[Work instruction]: Your response should contain exactly the lines running from the one with "R103: 2.2k (5V, NET9) -> none" to the end of the data below, both included, and no pictures.

================

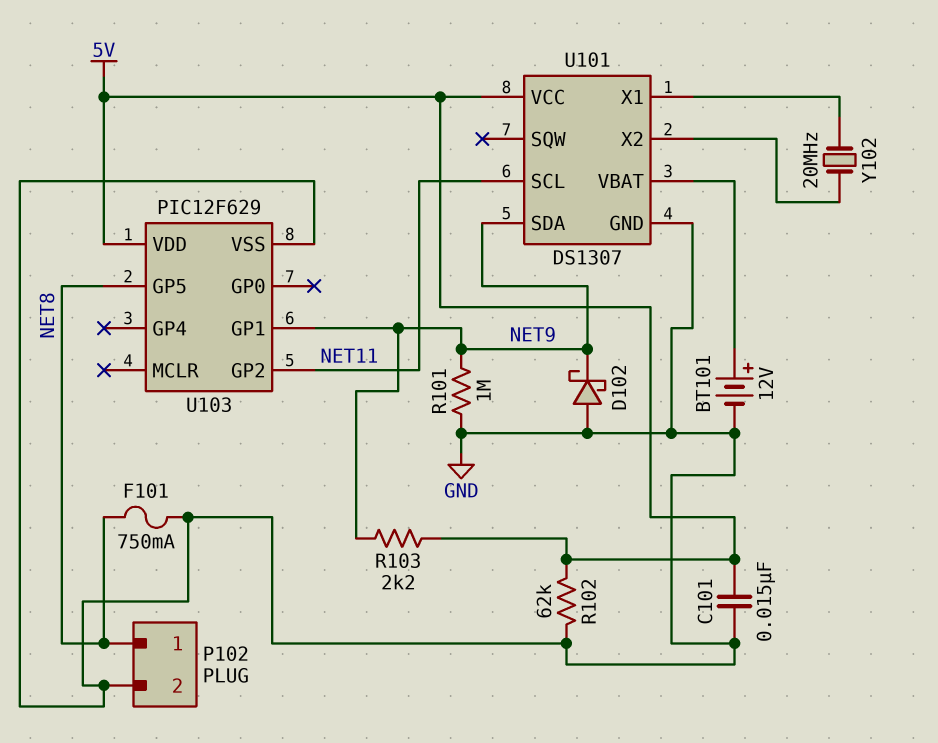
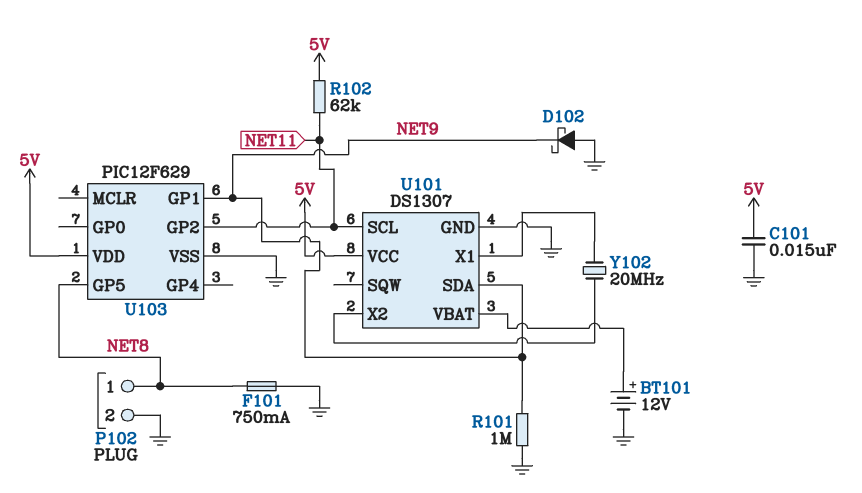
R102: 62k (5V, GND) -> 62k (5V, NET11)
R103: 2.2k (5V, NET9) -> none

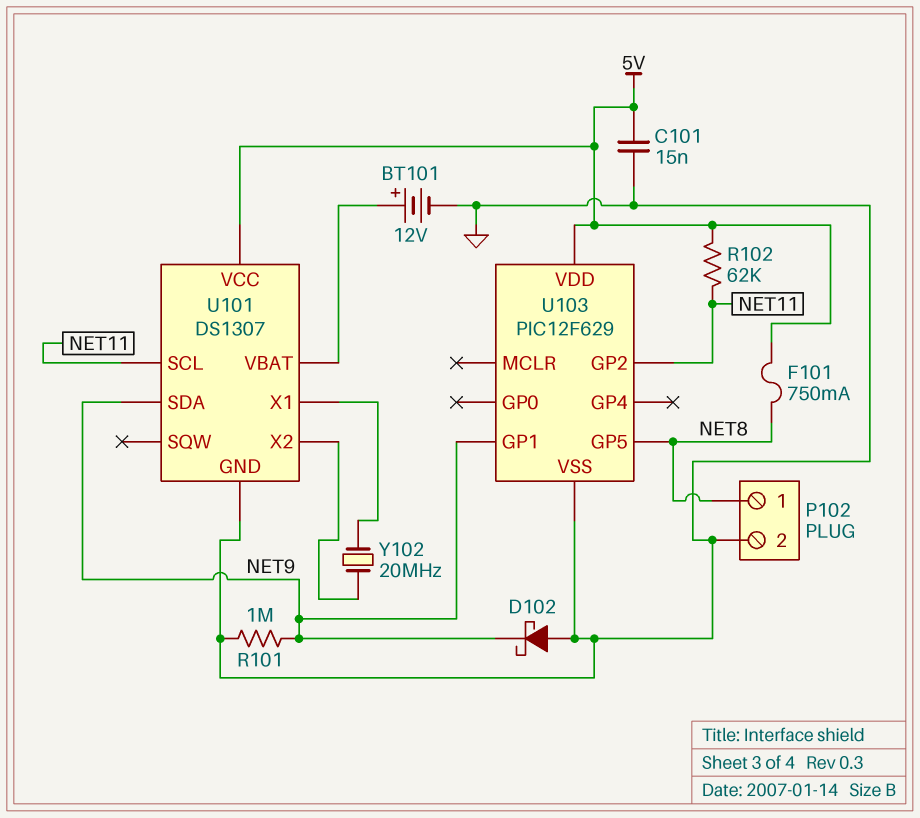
F101: 750mA (GND, NET8) -> 750mA (5V, NET8)

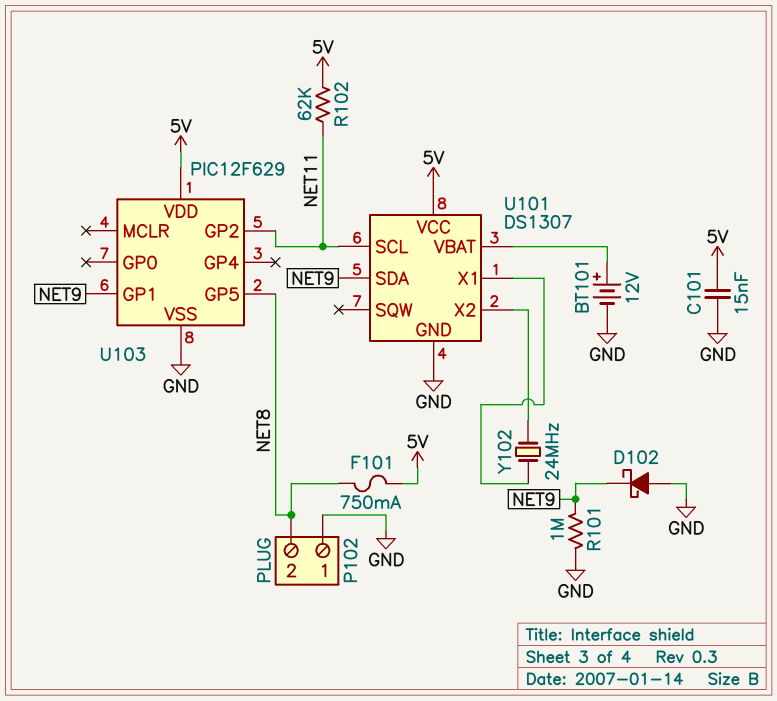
P102 pin 1: NET8 -> GND
P102 pin 2: GND -> NET8
Y102: 20MHz (U101/X1, U101/X2) -> 24MHz (U101/X1, U101/X2)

================

[Task response]:
R103: 2.2k (5V, NET9) -> none

F101: 750mA (GND, NET8) -> 750mA (5V, NET8)

P102 pin 1: NET8 -> GND
P102 pin 2: GND -> NET8
Y102: 20MHz (U101/X1, U101/X2) -> 24MHz (U101/X1, U101/X2)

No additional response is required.